A block of data
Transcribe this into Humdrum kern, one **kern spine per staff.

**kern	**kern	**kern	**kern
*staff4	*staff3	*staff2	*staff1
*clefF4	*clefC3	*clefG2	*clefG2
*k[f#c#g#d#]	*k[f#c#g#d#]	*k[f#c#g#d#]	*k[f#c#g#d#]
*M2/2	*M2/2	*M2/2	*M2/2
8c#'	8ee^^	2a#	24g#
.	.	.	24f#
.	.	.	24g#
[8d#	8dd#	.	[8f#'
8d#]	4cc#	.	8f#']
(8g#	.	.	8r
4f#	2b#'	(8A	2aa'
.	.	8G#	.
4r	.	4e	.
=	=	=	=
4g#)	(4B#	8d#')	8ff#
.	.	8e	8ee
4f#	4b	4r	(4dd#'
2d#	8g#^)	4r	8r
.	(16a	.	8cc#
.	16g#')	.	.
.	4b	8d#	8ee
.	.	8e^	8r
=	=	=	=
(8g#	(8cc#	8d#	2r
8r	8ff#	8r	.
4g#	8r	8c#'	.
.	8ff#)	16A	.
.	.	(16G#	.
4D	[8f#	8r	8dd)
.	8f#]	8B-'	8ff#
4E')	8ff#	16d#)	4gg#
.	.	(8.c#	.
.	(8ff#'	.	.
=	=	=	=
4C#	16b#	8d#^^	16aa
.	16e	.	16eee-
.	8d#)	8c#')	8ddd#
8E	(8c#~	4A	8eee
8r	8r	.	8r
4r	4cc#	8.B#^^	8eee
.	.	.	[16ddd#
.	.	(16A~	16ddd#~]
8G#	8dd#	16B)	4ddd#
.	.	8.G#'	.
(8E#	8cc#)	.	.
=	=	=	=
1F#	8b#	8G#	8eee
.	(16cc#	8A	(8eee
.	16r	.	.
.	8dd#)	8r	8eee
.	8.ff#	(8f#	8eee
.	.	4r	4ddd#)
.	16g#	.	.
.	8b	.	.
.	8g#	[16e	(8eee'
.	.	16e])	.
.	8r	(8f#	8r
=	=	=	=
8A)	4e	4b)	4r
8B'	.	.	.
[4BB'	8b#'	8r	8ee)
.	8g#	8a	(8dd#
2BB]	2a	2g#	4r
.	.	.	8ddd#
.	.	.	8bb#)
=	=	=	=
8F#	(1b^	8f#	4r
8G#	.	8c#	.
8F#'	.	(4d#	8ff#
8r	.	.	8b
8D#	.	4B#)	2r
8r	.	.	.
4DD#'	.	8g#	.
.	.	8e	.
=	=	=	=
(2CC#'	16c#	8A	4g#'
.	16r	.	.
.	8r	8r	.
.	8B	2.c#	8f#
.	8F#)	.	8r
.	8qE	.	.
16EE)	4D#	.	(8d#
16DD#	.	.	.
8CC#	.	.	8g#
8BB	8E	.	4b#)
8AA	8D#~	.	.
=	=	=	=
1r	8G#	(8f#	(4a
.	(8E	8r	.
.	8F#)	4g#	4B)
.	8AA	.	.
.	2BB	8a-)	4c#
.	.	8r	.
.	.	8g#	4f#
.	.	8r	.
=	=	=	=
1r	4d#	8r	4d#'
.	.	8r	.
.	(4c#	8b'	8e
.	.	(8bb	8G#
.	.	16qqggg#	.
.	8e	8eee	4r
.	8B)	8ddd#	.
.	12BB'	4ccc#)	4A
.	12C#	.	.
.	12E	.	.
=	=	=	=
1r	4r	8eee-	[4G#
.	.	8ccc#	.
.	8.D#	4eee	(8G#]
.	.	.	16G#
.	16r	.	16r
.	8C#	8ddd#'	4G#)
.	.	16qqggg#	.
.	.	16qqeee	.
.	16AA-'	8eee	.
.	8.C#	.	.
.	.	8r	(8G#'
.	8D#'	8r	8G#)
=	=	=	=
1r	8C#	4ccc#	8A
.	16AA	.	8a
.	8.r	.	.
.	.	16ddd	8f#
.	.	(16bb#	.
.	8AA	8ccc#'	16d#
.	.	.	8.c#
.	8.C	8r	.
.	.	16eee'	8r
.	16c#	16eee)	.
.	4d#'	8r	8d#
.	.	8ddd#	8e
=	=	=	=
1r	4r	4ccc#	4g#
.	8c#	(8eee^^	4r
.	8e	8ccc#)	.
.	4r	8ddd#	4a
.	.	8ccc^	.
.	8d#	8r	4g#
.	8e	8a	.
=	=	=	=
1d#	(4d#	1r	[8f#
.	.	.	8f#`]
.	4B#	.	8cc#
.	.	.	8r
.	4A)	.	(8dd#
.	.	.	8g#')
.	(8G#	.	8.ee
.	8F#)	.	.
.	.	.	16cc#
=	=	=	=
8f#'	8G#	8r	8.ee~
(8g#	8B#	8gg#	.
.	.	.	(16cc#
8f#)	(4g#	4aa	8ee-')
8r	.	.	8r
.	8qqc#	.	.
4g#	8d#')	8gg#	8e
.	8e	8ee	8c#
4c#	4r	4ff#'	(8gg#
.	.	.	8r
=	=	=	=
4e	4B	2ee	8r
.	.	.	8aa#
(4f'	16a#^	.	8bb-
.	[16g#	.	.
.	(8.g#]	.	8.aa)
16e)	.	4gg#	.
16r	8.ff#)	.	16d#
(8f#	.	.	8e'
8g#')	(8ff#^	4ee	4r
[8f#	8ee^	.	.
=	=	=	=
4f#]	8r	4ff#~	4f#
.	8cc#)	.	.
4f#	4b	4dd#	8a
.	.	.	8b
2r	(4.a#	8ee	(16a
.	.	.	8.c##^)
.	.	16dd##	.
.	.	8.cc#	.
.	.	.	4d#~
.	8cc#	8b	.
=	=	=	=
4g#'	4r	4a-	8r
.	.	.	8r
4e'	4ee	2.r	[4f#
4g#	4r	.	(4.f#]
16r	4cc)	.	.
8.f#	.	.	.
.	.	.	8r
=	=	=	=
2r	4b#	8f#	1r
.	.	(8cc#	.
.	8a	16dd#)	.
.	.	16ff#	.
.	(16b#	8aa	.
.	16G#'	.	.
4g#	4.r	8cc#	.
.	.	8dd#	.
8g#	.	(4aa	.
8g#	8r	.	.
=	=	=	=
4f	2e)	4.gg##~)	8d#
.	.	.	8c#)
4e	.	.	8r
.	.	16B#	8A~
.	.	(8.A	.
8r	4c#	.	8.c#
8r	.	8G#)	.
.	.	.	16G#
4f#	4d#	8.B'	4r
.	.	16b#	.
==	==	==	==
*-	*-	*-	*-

CHALLENGE: Report every line of the material above that contains the string "kern", treating uppercase and lowercase as different.

RESULT:
Transcribe this into Humdrum kern, one **kern spine per staff.
**kern	**kern	**kern	**kern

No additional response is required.